• _WORK INSTRUCTION_: From the line with "GPS pin TX: A15 -> A6" to the last line of the data below, repeat every line exactly and add nothing.

• _Change detection data_:
┄┄┄┄┄┄
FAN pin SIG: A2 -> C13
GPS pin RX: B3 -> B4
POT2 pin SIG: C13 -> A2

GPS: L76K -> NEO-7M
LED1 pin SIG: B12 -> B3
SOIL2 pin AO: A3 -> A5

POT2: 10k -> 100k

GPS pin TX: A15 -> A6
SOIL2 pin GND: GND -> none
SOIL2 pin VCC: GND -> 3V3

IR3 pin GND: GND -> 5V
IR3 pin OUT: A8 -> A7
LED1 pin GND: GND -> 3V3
┄┄┄┄┄┄
• _EXERCISE SOLUTION_:
GPS pin TX: A15 -> A6
SOIL2 pin GND: GND -> none
SOIL2 pin VCC: GND -> 3V3

IR3 pin GND: GND -> 5V
IR3 pin OUT: A8 -> A7
LED1 pin GND: GND -> 3V3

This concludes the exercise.